» ABOUT THIS EXERCISE: Below are records to print word for word; include none of their pictures.

» DATA FOR PROCESSING:
# # # #
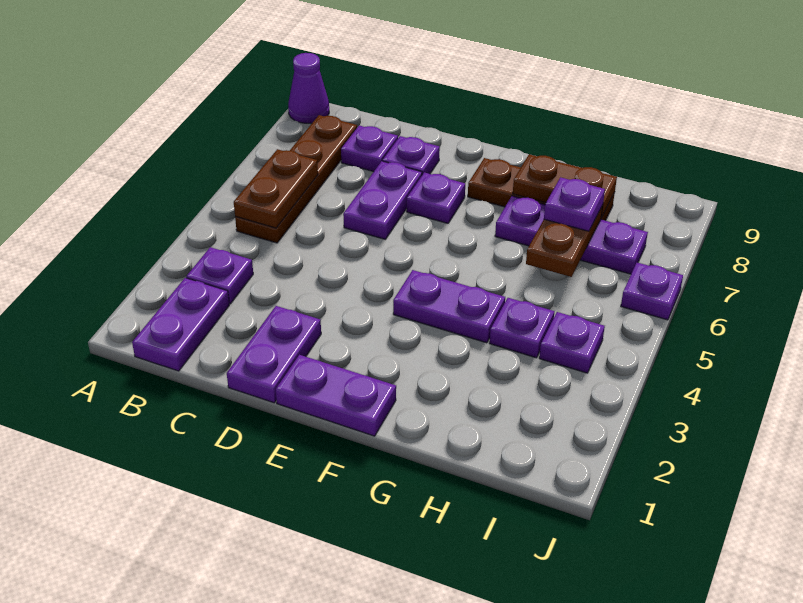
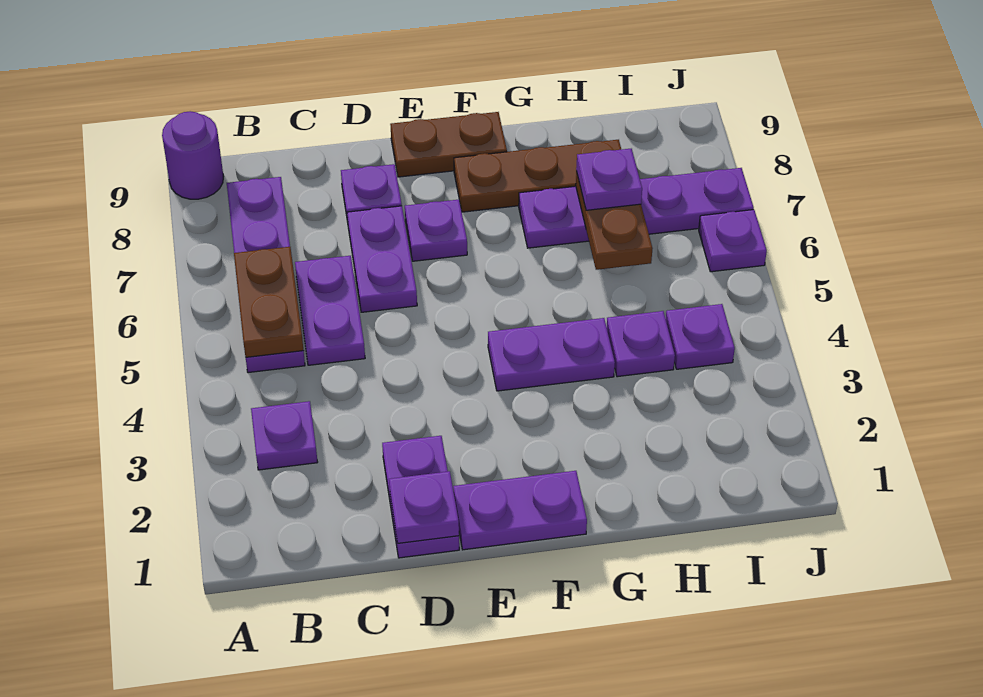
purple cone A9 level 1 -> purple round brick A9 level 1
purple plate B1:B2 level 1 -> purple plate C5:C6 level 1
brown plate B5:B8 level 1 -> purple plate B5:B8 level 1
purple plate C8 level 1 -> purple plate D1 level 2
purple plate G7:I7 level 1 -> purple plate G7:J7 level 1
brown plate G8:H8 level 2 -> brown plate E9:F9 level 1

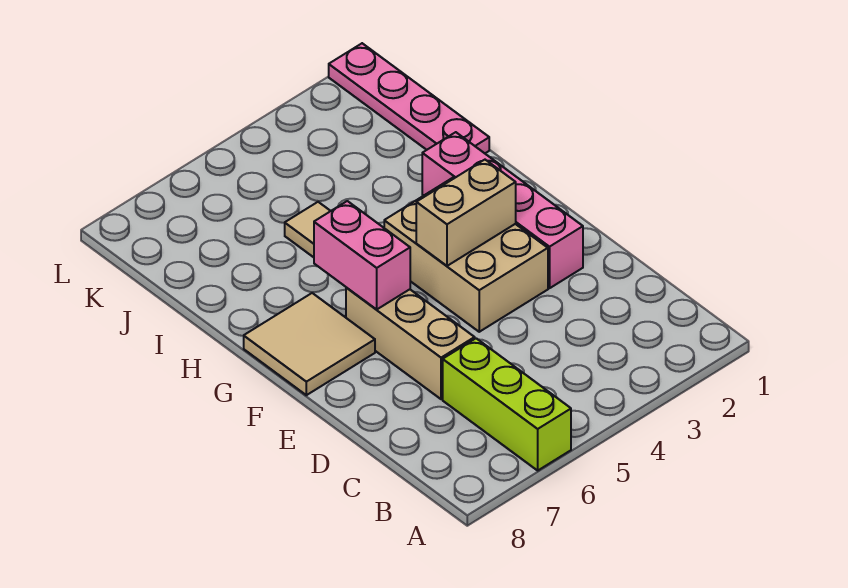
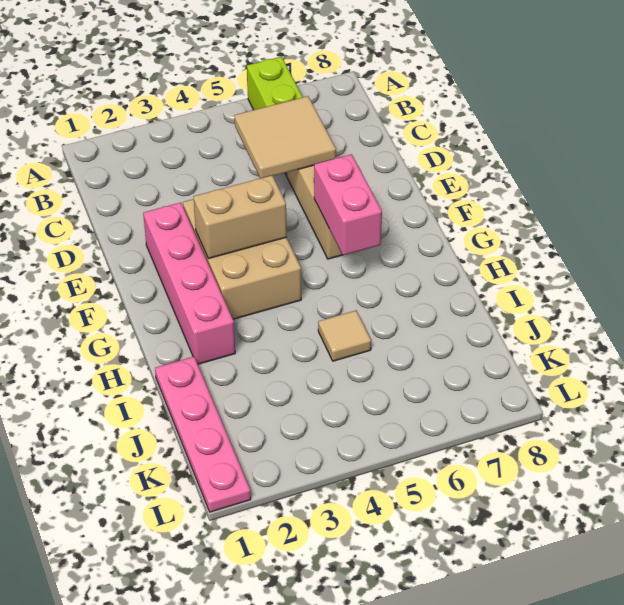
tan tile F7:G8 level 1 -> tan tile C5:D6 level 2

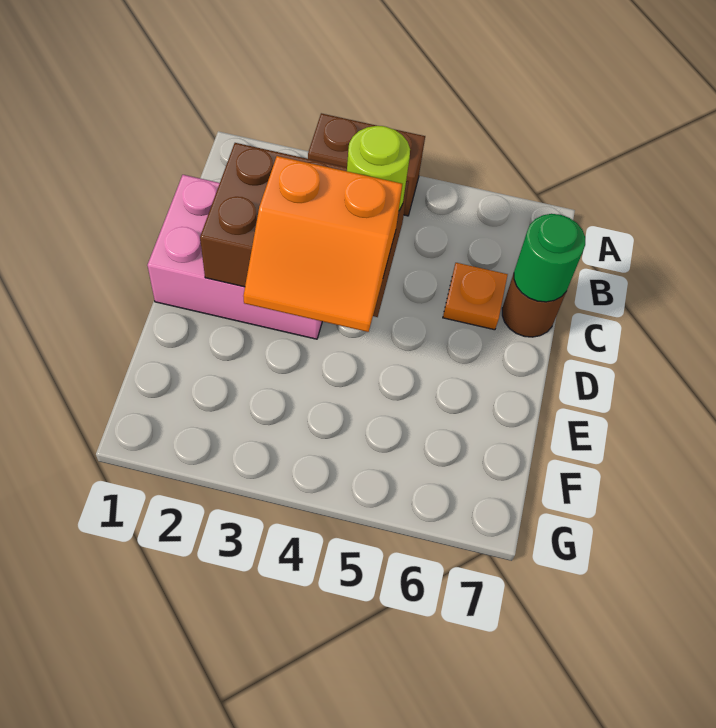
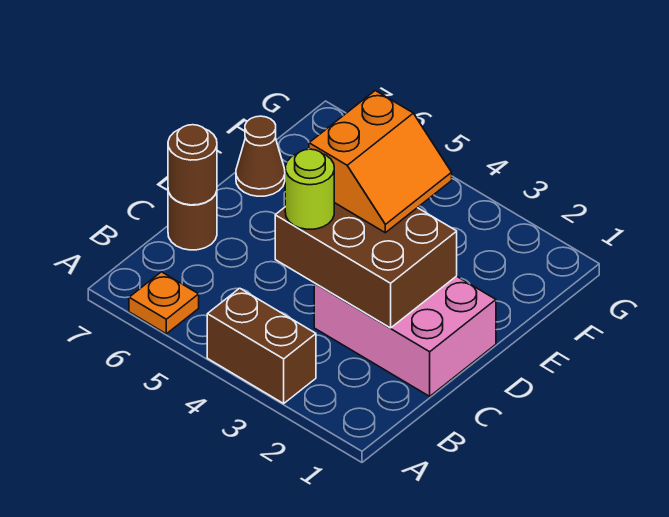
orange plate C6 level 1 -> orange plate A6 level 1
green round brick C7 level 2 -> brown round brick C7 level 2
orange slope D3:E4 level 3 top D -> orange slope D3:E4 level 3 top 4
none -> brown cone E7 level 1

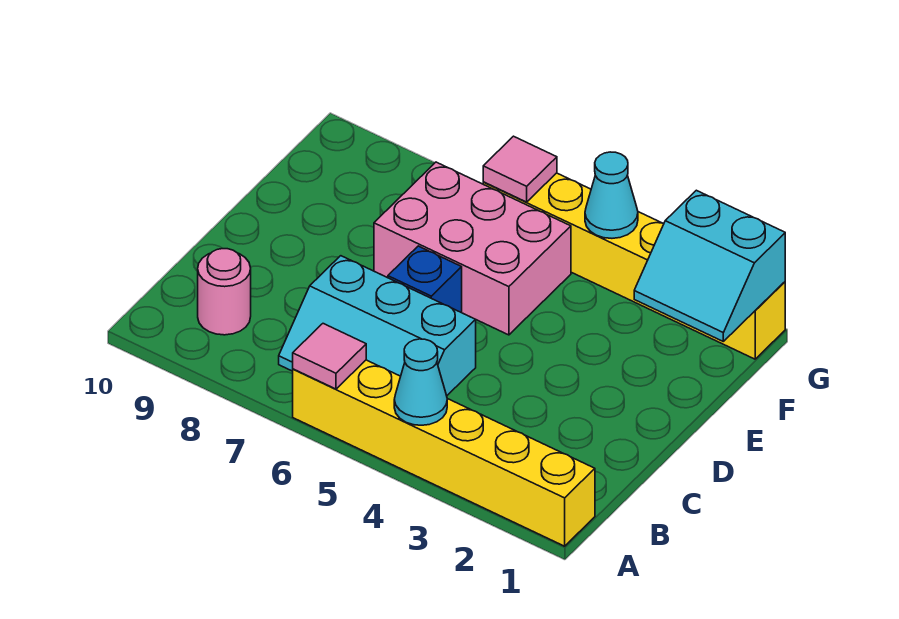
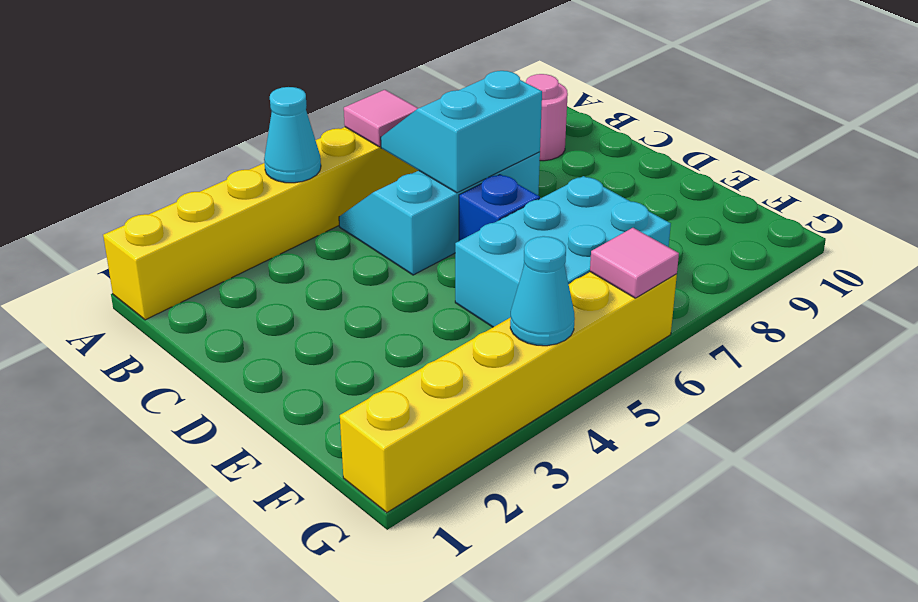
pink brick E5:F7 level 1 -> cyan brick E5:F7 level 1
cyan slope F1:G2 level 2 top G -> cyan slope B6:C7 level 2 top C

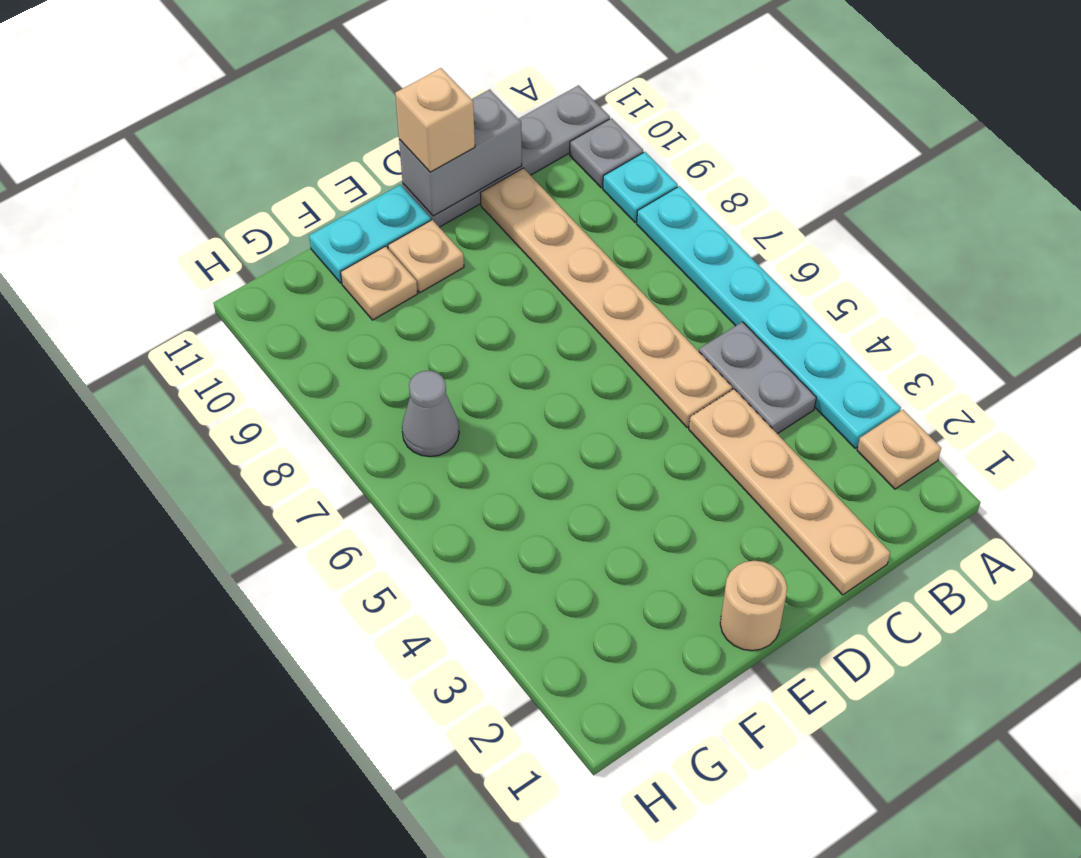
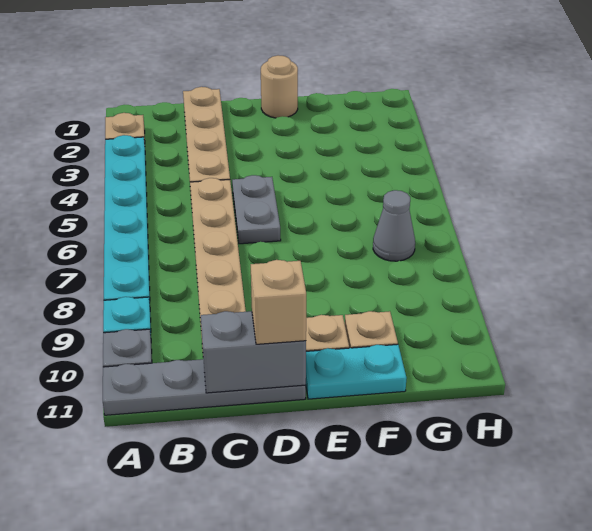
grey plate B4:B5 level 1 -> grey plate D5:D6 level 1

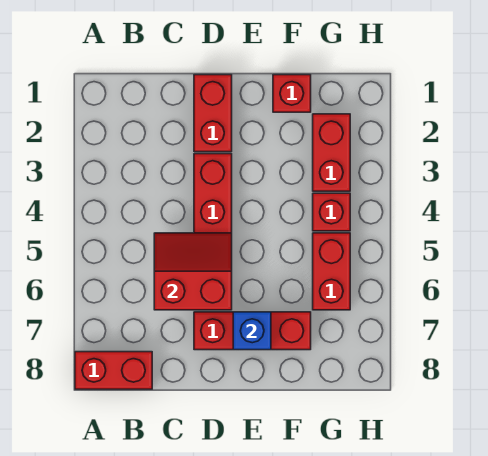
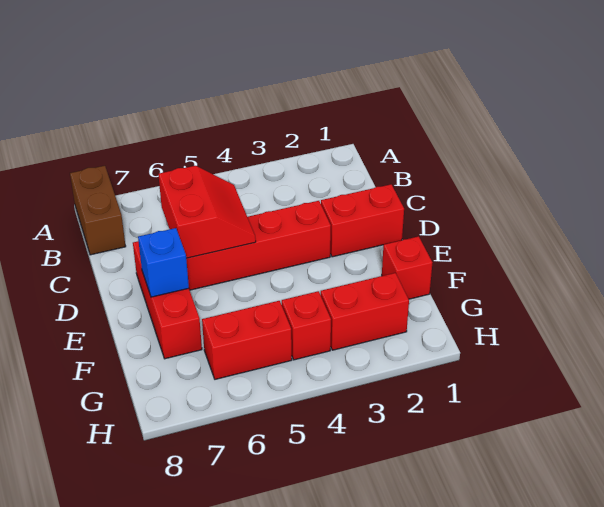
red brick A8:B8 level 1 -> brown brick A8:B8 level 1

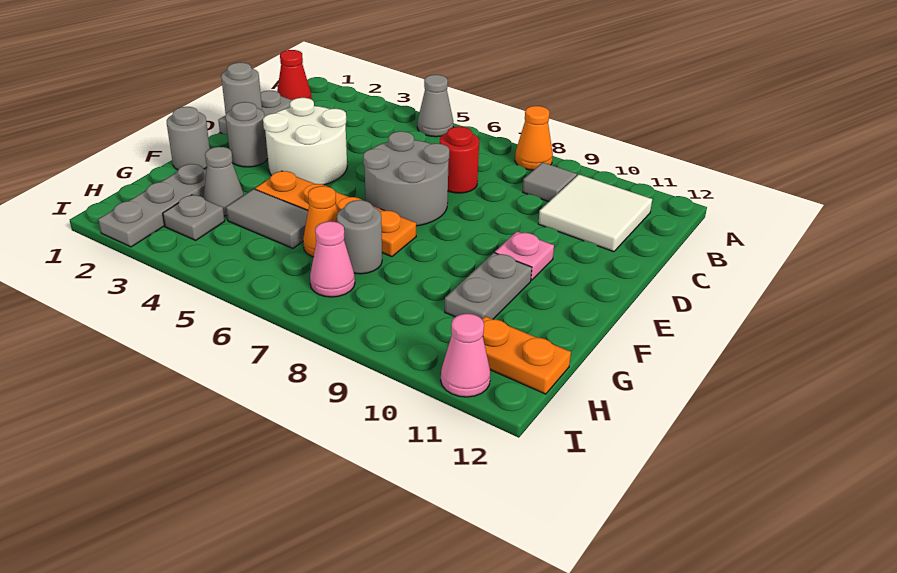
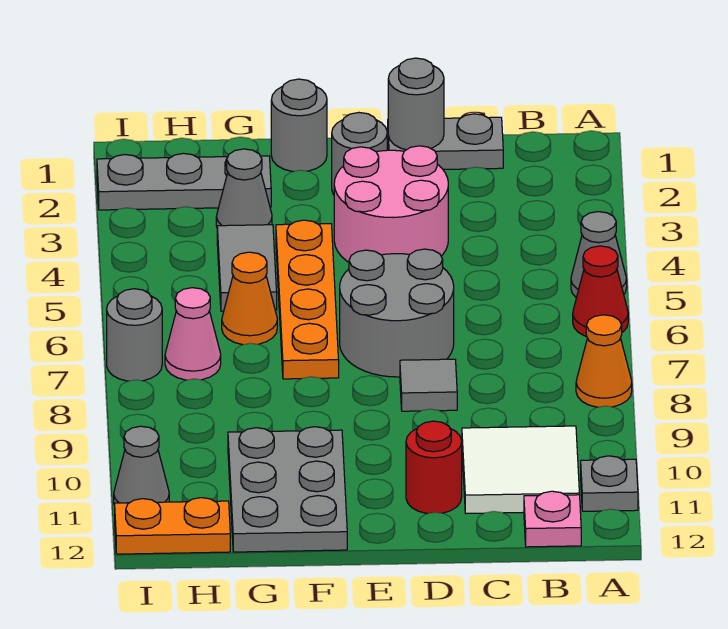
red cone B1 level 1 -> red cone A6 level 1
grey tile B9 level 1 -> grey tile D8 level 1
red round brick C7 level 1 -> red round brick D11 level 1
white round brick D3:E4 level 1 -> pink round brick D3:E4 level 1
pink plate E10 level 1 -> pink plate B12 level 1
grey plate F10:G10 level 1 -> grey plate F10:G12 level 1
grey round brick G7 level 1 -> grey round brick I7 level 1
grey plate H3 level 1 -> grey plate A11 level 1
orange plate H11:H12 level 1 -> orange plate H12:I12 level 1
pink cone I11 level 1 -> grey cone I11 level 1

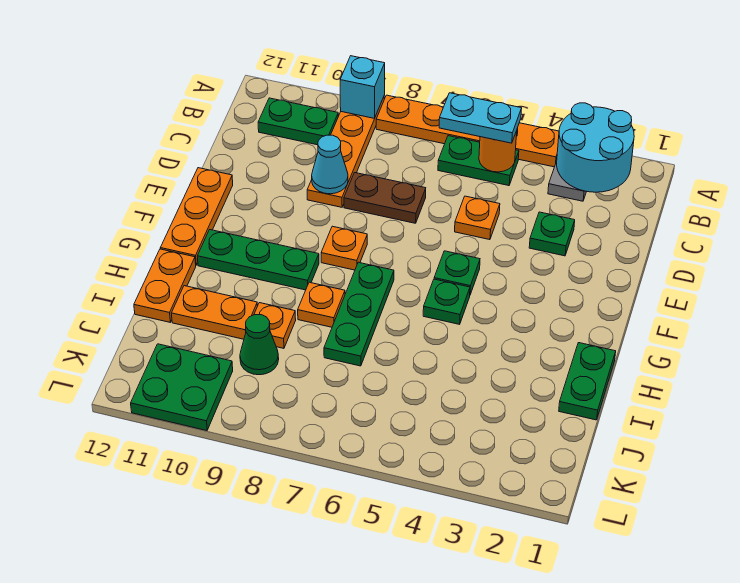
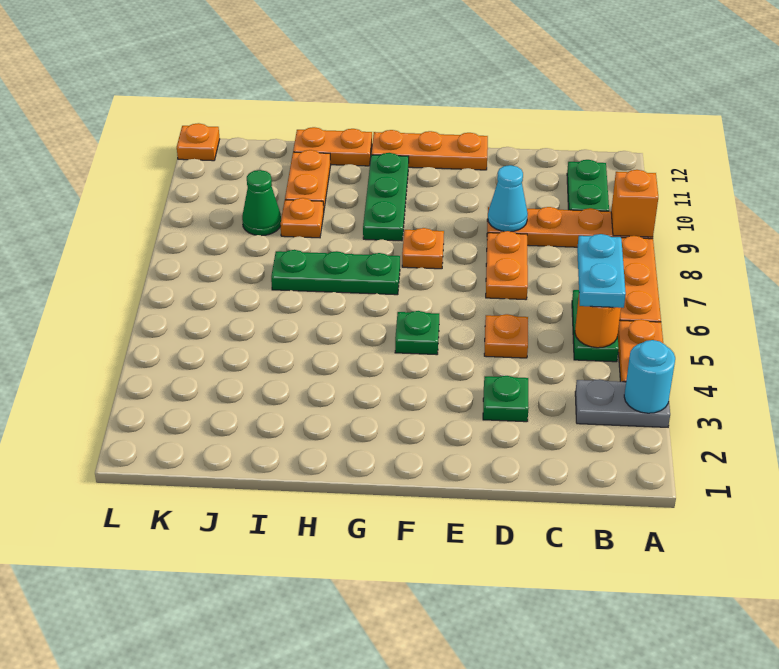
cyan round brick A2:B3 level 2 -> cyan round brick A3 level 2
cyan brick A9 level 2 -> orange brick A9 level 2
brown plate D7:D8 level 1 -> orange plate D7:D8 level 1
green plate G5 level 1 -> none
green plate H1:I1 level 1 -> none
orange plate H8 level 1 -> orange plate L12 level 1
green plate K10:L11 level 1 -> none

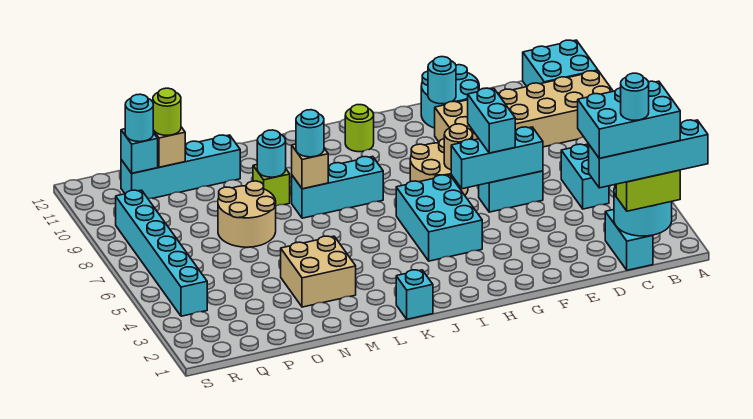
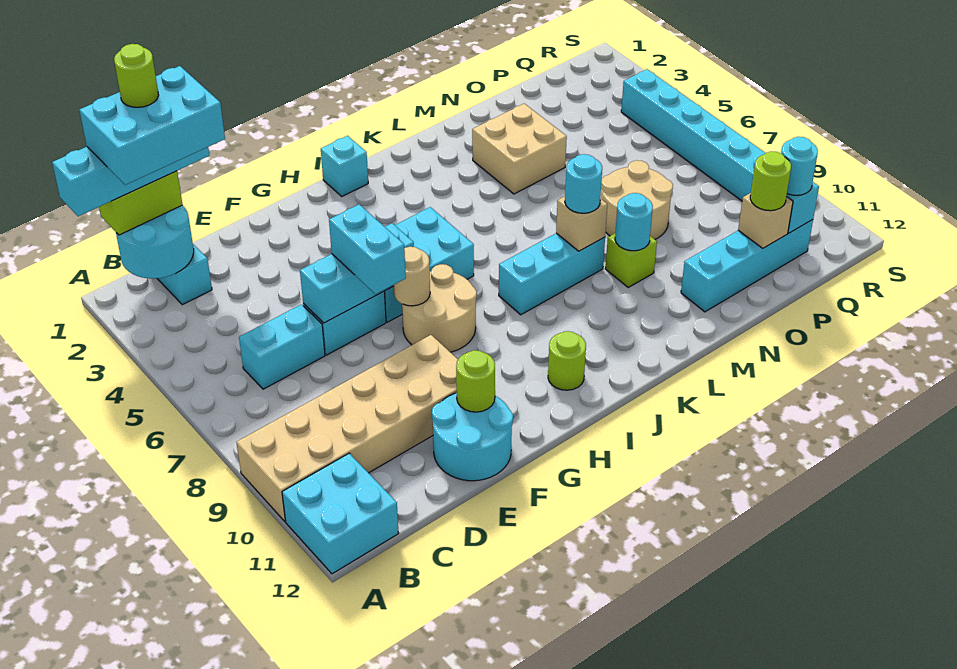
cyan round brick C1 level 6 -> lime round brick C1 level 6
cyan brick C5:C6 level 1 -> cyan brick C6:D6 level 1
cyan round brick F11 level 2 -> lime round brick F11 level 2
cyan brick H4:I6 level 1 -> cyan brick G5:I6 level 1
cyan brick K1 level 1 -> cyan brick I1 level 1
# # # #
» TASK RESPONSE:
purple cone A9 level 1 -> purple round brick A9 level 1
purple plate B1:B2 level 1 -> purple plate C5:C6 level 1
brown plate B5:B8 level 1 -> purple plate B5:B8 level 1
purple plate C8 level 1 -> purple plate D1 level 2
purple plate G7:I7 level 1 -> purple plate G7:J7 level 1
brown plate G8:H8 level 2 -> brown plate E9:F9 level 1

tan tile F7:G8 level 1 -> tan tile C5:D6 level 2

orange plate C6 level 1 -> orange plate A6 level 1
green round brick C7 level 2 -> brown round brick C7 level 2
orange slope D3:E4 level 3 top D -> orange slope D3:E4 level 3 top 4
none -> brown cone E7 level 1

pink brick E5:F7 level 1 -> cyan brick E5:F7 level 1
cyan slope F1:G2 level 2 top G -> cyan slope B6:C7 level 2 top C

grey plate B4:B5 level 1 -> grey plate D5:D6 level 1

red brick A8:B8 level 1 -> brown brick A8:B8 level 1

red cone B1 level 1 -> red cone A6 level 1
grey tile B9 level 1 -> grey tile D8 level 1
red round brick C7 level 1 -> red round brick D11 level 1
white round brick D3:E4 level 1 -> pink round brick D3:E4 level 1
pink plate E10 level 1 -> pink plate B12 level 1
grey plate F10:G10 level 1 -> grey plate F10:G12 level 1
grey round brick G7 level 1 -> grey round brick I7 level 1
grey plate H3 level 1 -> grey plate A11 level 1
orange plate H11:H12 level 1 -> orange plate H12:I12 level 1
pink cone I11 level 1 -> grey cone I11 level 1

cyan round brick A2:B3 level 2 -> cyan round brick A3 level 2
cyan brick A9 level 2 -> orange brick A9 level 2
brown plate D7:D8 level 1 -> orange plate D7:D8 level 1
green plate G5 level 1 -> none
green plate H1:I1 level 1 -> none
orange plate H8 level 1 -> orange plate L12 level 1
green plate K10:L11 level 1 -> none

cyan round brick C1 level 6 -> lime round brick C1 level 6
cyan brick C5:C6 level 1 -> cyan brick C6:D6 level 1
cyan round brick F11 level 2 -> lime round brick F11 level 2
cyan brick H4:I6 level 1 -> cyan brick G5:I6 level 1
cyan brick K1 level 1 -> cyan brick I1 level 1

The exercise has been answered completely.